Source material:

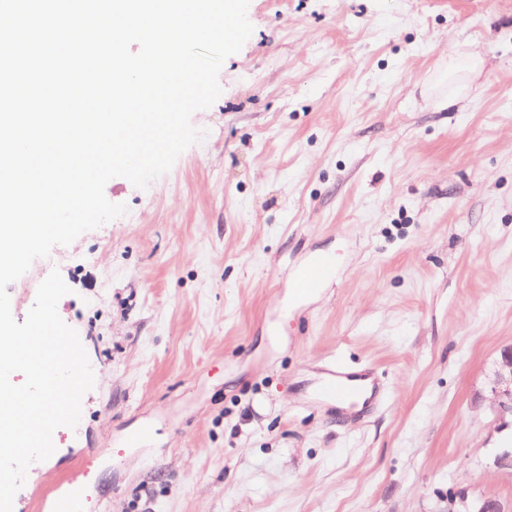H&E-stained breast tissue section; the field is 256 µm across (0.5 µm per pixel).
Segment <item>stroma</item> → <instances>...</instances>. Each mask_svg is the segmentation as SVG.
I'll list each match as a JSON object with an SVG mask.
<instances>
[{
  "label": "stroma",
  "instance_id": "1",
  "mask_svg": "<svg viewBox=\"0 0 512 512\" xmlns=\"http://www.w3.org/2000/svg\"><path fill=\"white\" fill-rule=\"evenodd\" d=\"M205 131L125 215L50 256L94 373L13 512H512V0H249ZM337 259L317 293L291 285ZM39 263L8 288L24 321ZM373 368L356 427L318 363ZM142 447L128 439L143 424ZM493 392L501 409L512 415V348L504 350L501 355ZM448 512H506L497 498L484 497L477 502L469 500L465 492H452L448 495Z\"/></svg>",
  "mask_w": 512,
  "mask_h": 512
}]
</instances>
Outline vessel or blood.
I'll return each instance as SVG.
<instances>
[{
    "label": "vessel or blood",
    "instance_id": "obj_1",
    "mask_svg": "<svg viewBox=\"0 0 512 512\" xmlns=\"http://www.w3.org/2000/svg\"><path fill=\"white\" fill-rule=\"evenodd\" d=\"M331 275L329 262L313 259L299 271L293 290L300 295L317 292ZM312 394L316 400L344 413L362 404H379L384 400V391L372 369L355 371L333 362L318 367Z\"/></svg>",
    "mask_w": 512,
    "mask_h": 512
}]
</instances>
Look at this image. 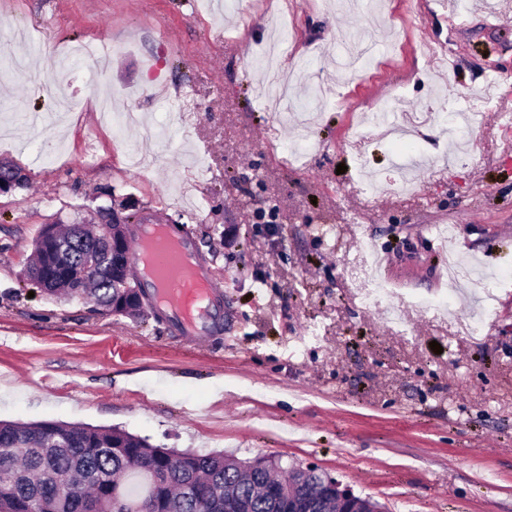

Your objective: Give every record again exactly, apart from the pictures, which stay out.

Expected answer:
H&E-stained breast tissue section; the field is 256 µm across (0.5 µm per pixel).
Segment <item>stroma</item> → <instances>...</instances>. Each mask_svg is the segmentation as SVG.
I'll list each match as a JSON object with an SVG mask.
<instances>
[{
  "label": "stroma",
  "instance_id": "1",
  "mask_svg": "<svg viewBox=\"0 0 512 512\" xmlns=\"http://www.w3.org/2000/svg\"><path fill=\"white\" fill-rule=\"evenodd\" d=\"M205 131L125 215L50 256L94 373L13 512H512V0H249ZM337 259L317 293L291 285ZM39 263L8 288L24 321ZM373 368L356 427L318 363ZM142 447L128 439L143 424ZM493 392L501 409L512 415V348L504 350L501 355ZM448 512H506L497 498L484 497L477 502L469 500L465 492H452L448 495Z\"/></svg>",
  "mask_w": 512,
  "mask_h": 512
}]
</instances>
Outline vessel or blood.
I'll return each instance as SVG.
<instances>
[{
    "label": "vessel or blood",
    "instance_id": "obj_1",
    "mask_svg": "<svg viewBox=\"0 0 512 512\" xmlns=\"http://www.w3.org/2000/svg\"><path fill=\"white\" fill-rule=\"evenodd\" d=\"M331 275L329 262L313 259L299 271L293 290L300 295L317 292ZM312 394L316 400L344 413L362 404H379L384 400V391L372 369L355 371L333 362L318 367Z\"/></svg>",
    "mask_w": 512,
    "mask_h": 512
}]
</instances>
Look at this image. 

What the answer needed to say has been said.